#### RECORDS FOR THE EXERCISE ####

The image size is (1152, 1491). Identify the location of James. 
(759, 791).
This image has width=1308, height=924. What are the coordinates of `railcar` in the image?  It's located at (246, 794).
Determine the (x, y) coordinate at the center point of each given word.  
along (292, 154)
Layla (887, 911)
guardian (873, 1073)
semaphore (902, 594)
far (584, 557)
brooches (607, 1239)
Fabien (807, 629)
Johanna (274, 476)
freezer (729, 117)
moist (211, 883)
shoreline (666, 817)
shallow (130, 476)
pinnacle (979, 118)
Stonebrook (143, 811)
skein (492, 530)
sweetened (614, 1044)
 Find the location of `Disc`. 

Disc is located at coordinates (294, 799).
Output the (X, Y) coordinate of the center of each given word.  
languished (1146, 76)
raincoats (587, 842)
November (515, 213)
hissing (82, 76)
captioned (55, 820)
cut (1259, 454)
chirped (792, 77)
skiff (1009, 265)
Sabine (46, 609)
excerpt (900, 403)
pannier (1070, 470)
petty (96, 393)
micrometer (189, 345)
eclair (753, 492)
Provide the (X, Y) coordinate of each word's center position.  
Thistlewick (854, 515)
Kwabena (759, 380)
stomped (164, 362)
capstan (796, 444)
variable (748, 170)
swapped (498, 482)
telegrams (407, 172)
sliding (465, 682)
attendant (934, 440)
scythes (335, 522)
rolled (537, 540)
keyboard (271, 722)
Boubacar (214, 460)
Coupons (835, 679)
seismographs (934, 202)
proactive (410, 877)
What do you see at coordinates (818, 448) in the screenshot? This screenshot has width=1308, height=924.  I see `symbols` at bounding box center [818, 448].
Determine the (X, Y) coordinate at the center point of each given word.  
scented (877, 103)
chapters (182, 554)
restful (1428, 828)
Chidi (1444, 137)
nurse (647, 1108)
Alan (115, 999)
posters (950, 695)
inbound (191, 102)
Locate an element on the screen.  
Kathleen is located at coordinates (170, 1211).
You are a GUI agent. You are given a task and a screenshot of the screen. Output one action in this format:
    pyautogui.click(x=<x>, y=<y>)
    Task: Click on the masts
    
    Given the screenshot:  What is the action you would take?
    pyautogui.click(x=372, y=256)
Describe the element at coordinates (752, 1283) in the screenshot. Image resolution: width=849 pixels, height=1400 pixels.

####

> [STATED TASK]
Reproduce all of the lines above word for word, in the same order, with nothing changed or left out.

> [EXERCISE OUTPUT]
The image size is (1152, 1491). Identify the location of James. 
(759, 791).
This image has width=1308, height=924. What are the coordinates of `railcar` in the image?  It's located at (246, 794).
Determine the (x, y) coordinate at the center point of each given word.  
along (292, 154)
Layla (887, 911)
guardian (873, 1073)
semaphore (902, 594)
far (584, 557)
brooches (607, 1239)
Fabien (807, 629)
Johanna (274, 476)
freezer (729, 117)
moist (211, 883)
shoreline (666, 817)
shallow (130, 476)
pinnacle (979, 118)
Stonebrook (143, 811)
skein (492, 530)
sweetened (614, 1044)
 Find the location of `Disc`. 

Disc is located at coordinates (294, 799).
Output the (X, Y) coordinate of the center of each given word.  
languished (1146, 76)
raincoats (587, 842)
November (515, 213)
hissing (82, 76)
captioned (55, 820)
cut (1259, 454)
chirped (792, 77)
skiff (1009, 265)
Sabine (46, 609)
excerpt (900, 403)
pannier (1070, 470)
petty (96, 393)
micrometer (189, 345)
eclair (753, 492)
Provide the (X, Y) coordinate of each word's center position.  
Thistlewick (854, 515)
Kwabena (759, 380)
stomped (164, 362)
capstan (796, 444)
variable (748, 170)
swapped (498, 482)
telegrams (407, 172)
sliding (465, 682)
attendant (934, 440)
scythes (335, 522)
rolled (537, 540)
keyboard (271, 722)
Boubacar (214, 460)
Coupons (835, 679)
seismographs (934, 202)
proactive (410, 877)
What do you see at coordinates (818, 448) in the screenshot? This screenshot has width=1308, height=924.  I see `symbols` at bounding box center [818, 448].
Determine the (X, Y) coordinate at the center point of each given word.  
scented (877, 103)
chapters (182, 554)
restful (1428, 828)
Chidi (1444, 137)
nurse (647, 1108)
Alan (115, 999)
posters (950, 695)
inbound (191, 102)
Locate an element on the screen.  
Kathleen is located at coordinates (170, 1211).
You are a GUI agent. You are given a task and a screenshot of the screen. Output one action in this format:
    pyautogui.click(x=<x>, y=<y>)
    Task: Click on the masts
    
    Given the screenshot:  What is the action you would take?
    pyautogui.click(x=372, y=256)
Describe the element at coordinates (752, 1283) in the screenshot. Image resolution: width=849 pixels, height=1400 pixels.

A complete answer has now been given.